Assigned task: Would you transcribe the lines running from the one that holds "68,246 to 491,288" to the last line of the records? Leave every picture out.

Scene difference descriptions
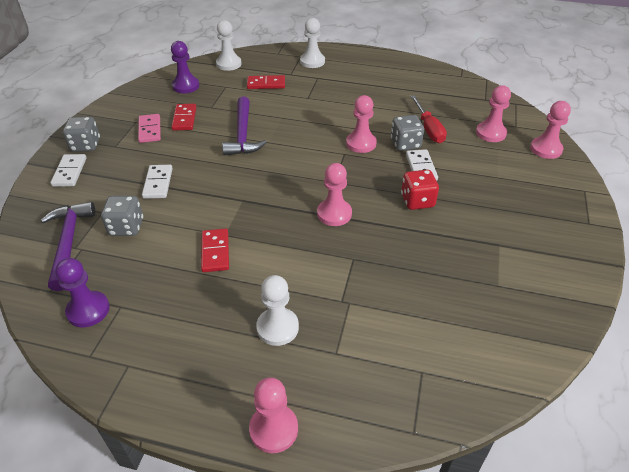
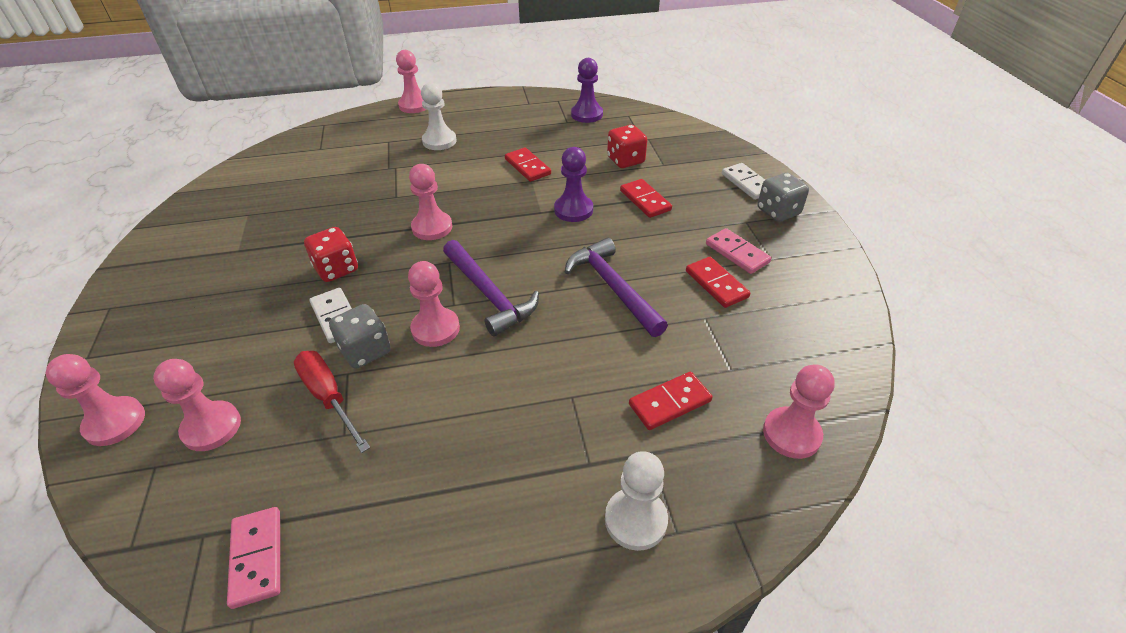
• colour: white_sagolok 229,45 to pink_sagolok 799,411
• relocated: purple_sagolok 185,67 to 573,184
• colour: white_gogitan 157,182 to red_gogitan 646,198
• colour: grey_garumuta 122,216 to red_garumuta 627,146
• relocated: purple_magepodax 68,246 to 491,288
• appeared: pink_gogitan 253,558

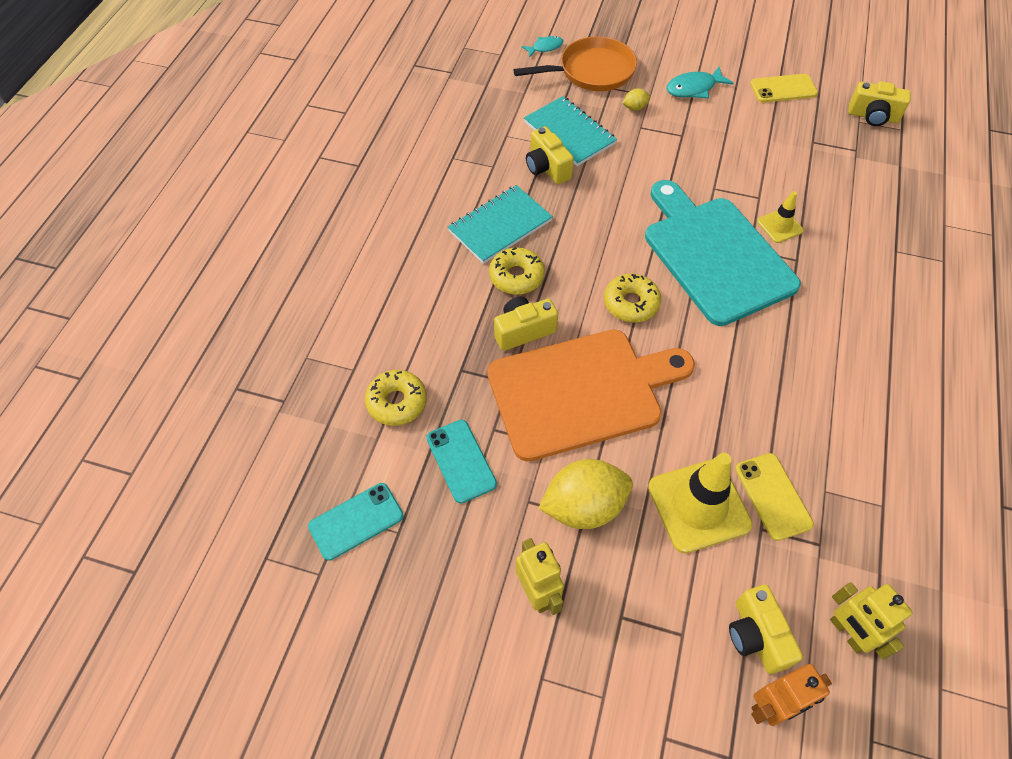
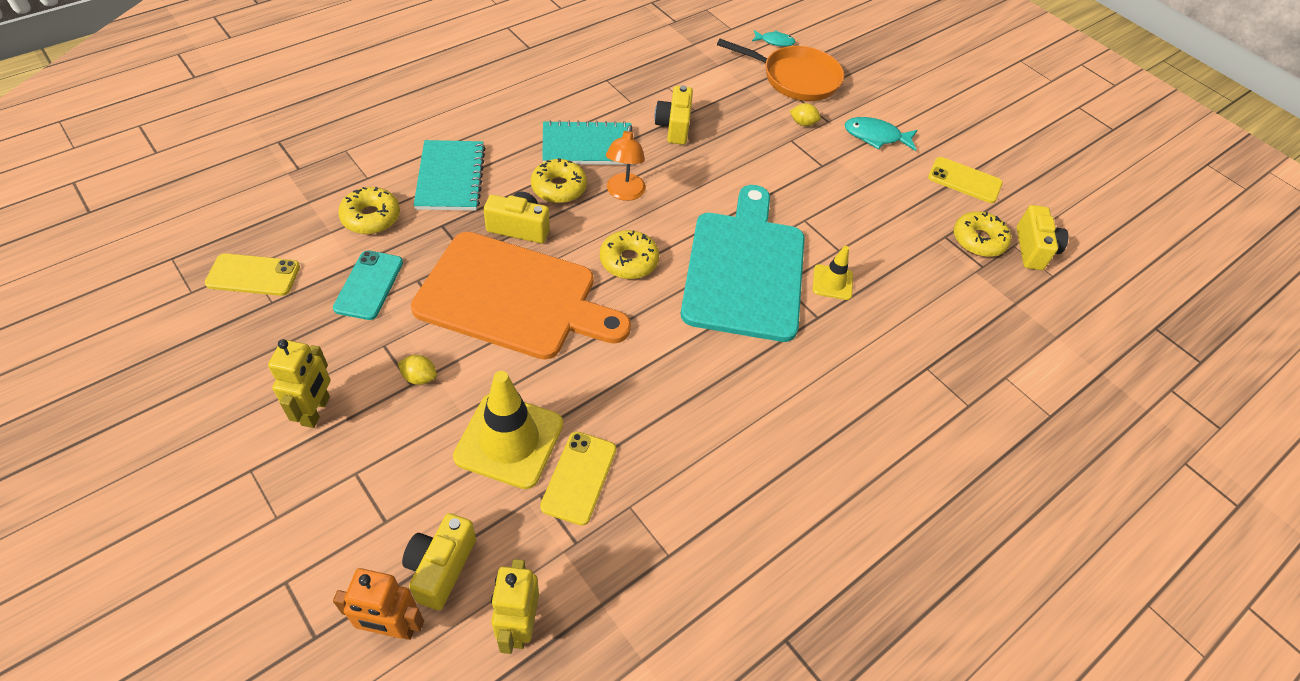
• spun: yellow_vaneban 879,103 = 1043,237 135 degrees counterclockwise
• relocated:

Solution to the problem:
• relocated: purple_magepodax 68,246 to 491,288
• appeared: pink_gogitan 253,558

• spun: yellow_vaneban 879,103 = 1043,237 135 degrees counterclockwise
• relocated:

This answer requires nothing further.